• YOUR GOAL: Return an exact copy of the lines from the one holding "U105 pin VCC: GND -> 3V3" to the end of the data, including both the starting and final lines. Leave the pictures out.

• RECORDS TO USE:
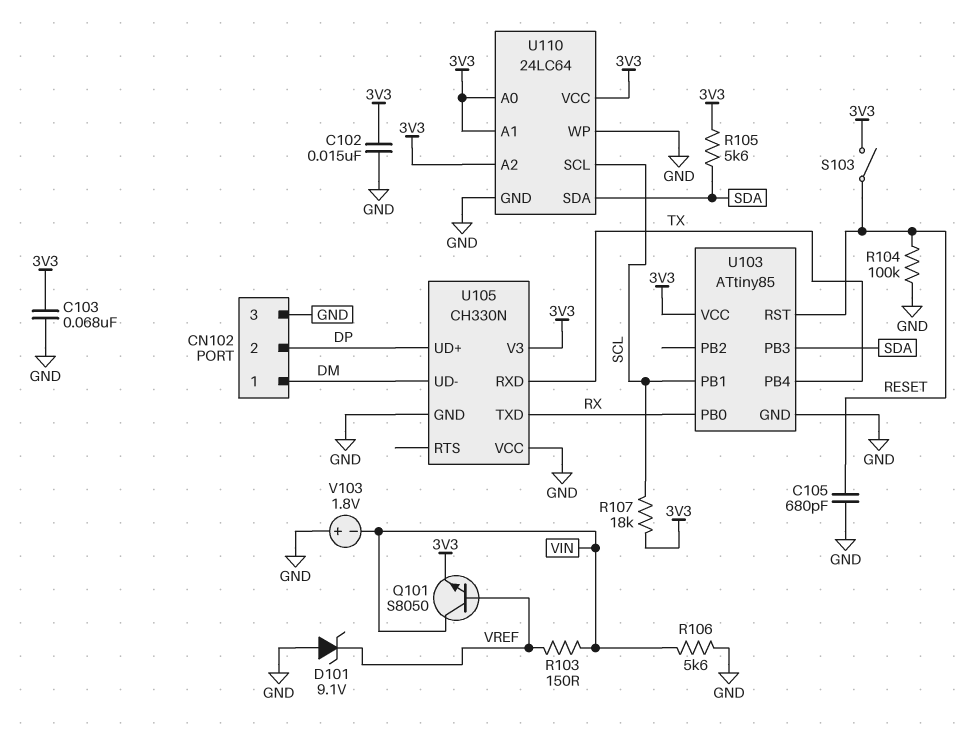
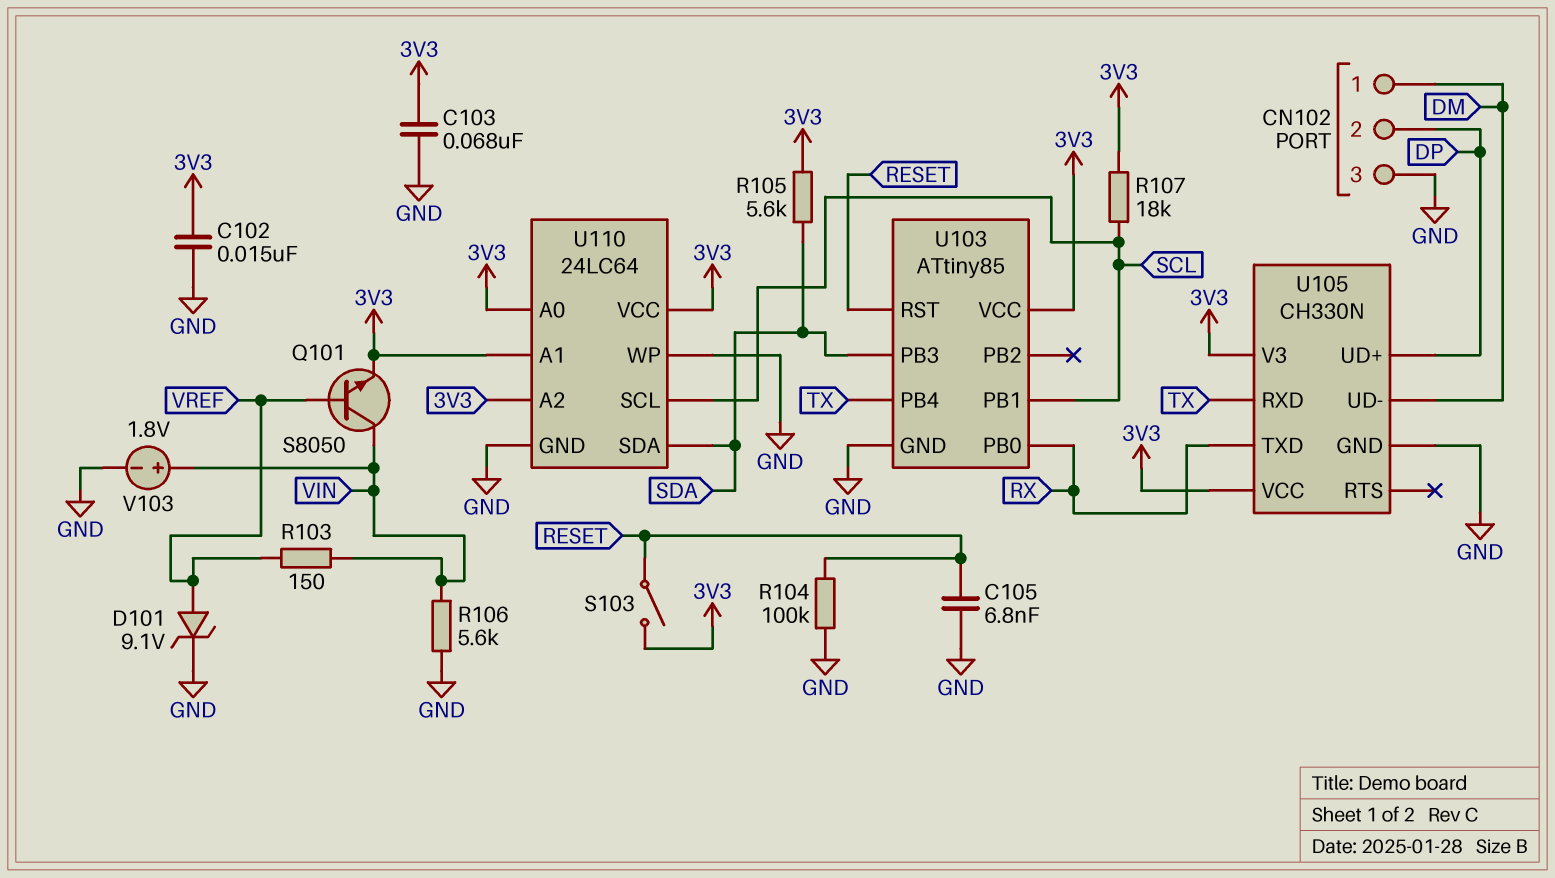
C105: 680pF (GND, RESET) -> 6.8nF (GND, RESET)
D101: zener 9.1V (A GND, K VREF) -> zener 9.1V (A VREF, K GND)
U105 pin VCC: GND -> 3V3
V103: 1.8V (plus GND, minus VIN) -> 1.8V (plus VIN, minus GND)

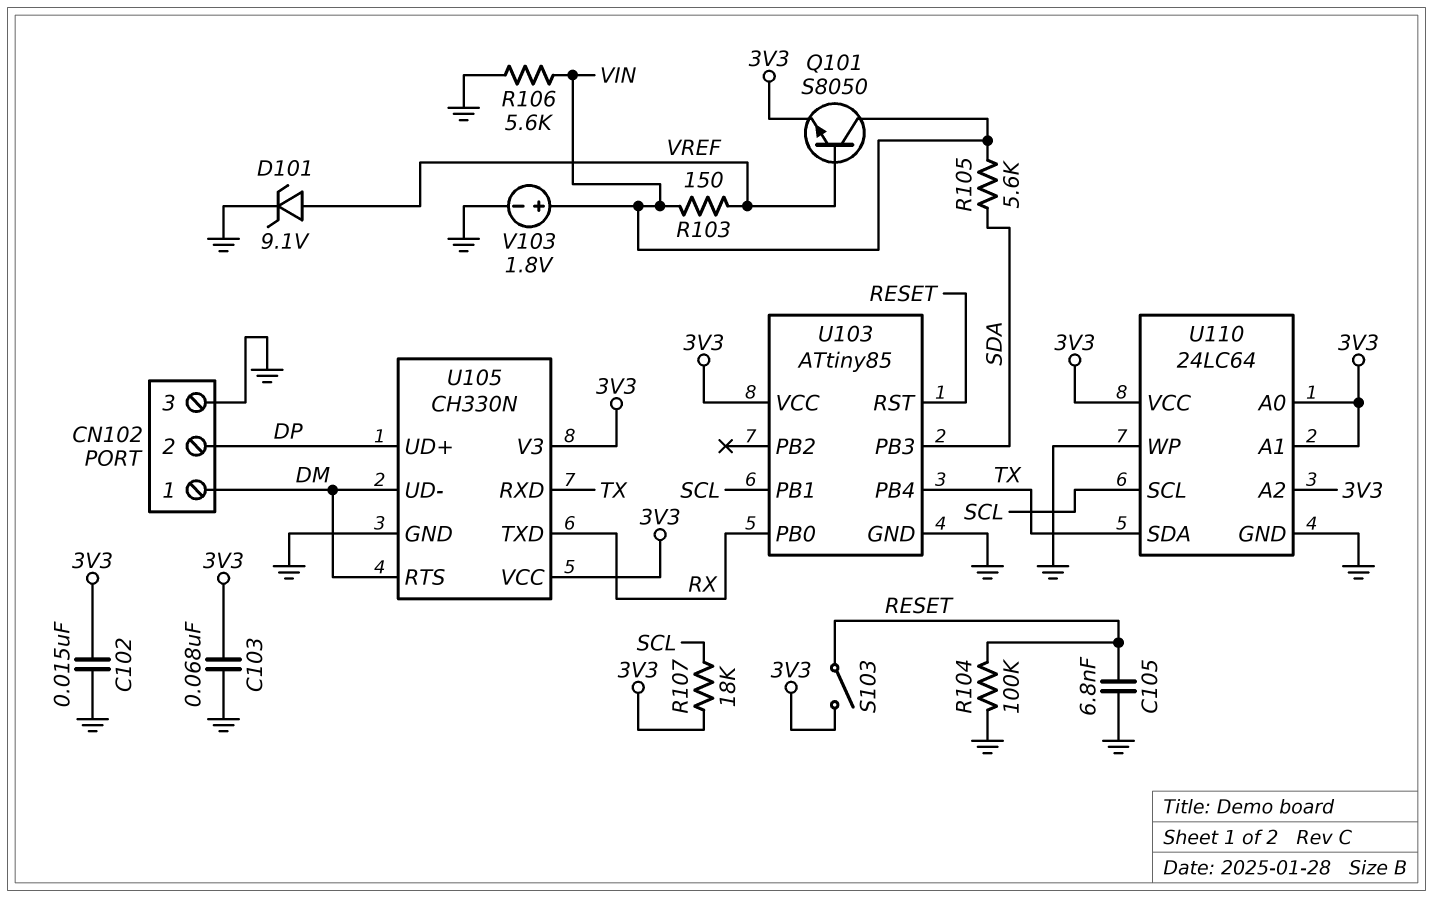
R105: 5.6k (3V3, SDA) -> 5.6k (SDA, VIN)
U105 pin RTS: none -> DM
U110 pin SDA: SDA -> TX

• EXERCISE OUTPUT:
U105 pin VCC: GND -> 3V3
V103: 1.8V (plus GND, minus VIN) -> 1.8V (plus VIN, minus GND)

R105: 5.6k (3V3, SDA) -> 5.6k (SDA, VIN)
U105 pin RTS: none -> DM
U110 pin SDA: SDA -> TX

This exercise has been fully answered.